TASK OBJECTIVE. Write out, word for word, the first line of the data below and every line after it through the one containing "(829, 320) = (817, 256): green".

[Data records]
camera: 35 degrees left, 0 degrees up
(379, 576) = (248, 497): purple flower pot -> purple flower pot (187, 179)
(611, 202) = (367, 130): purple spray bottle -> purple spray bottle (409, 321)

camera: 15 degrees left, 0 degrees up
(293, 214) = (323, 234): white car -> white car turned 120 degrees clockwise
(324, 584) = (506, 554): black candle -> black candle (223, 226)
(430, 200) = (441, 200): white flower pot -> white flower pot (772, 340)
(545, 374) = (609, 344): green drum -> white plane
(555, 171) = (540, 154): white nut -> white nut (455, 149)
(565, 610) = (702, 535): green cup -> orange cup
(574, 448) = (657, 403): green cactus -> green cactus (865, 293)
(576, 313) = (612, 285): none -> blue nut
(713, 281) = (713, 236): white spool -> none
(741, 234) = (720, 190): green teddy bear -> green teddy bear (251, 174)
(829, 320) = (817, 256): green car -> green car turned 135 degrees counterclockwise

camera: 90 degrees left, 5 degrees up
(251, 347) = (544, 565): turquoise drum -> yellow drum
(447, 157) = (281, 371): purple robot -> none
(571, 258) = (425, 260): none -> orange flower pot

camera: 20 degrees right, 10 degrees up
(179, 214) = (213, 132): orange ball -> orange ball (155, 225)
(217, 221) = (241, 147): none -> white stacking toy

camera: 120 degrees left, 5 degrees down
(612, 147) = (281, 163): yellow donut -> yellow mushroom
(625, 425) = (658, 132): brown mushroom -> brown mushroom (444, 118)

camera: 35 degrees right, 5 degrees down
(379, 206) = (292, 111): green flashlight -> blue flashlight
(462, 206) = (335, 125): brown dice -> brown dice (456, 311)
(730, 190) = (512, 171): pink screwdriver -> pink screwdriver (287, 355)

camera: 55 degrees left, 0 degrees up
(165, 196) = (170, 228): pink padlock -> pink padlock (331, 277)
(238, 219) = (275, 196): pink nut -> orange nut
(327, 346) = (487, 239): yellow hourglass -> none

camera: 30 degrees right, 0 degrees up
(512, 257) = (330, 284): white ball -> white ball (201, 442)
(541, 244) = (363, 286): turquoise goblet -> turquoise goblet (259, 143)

RESPONSE BELOW.
camera: 35 degrees left, 0 degrees up
(379, 576) = (248, 497): purple flower pot -> purple flower pot (187, 179)
(611, 202) = (367, 130): purple spray bottle -> purple spray bottle (409, 321)

camera: 15 degrees left, 0 degrees up
(293, 214) = (323, 234): white car -> white car turned 120 degrees clockwise
(324, 584) = (506, 554): black candle -> black candle (223, 226)
(430, 200) = (441, 200): white flower pot -> white flower pot (772, 340)
(545, 374) = (609, 344): green drum -> white plane
(555, 171) = (540, 154): white nut -> white nut (455, 149)
(565, 610) = (702, 535): green cup -> orange cup
(574, 448) = (657, 403): green cactus -> green cactus (865, 293)
(576, 313) = (612, 285): none -> blue nut
(713, 281) = (713, 236): white spool -> none
(741, 234) = (720, 190): green teddy bear -> green teddy bear (251, 174)
(829, 320) = (817, 256): green car -> green car turned 135 degrees counterclockwise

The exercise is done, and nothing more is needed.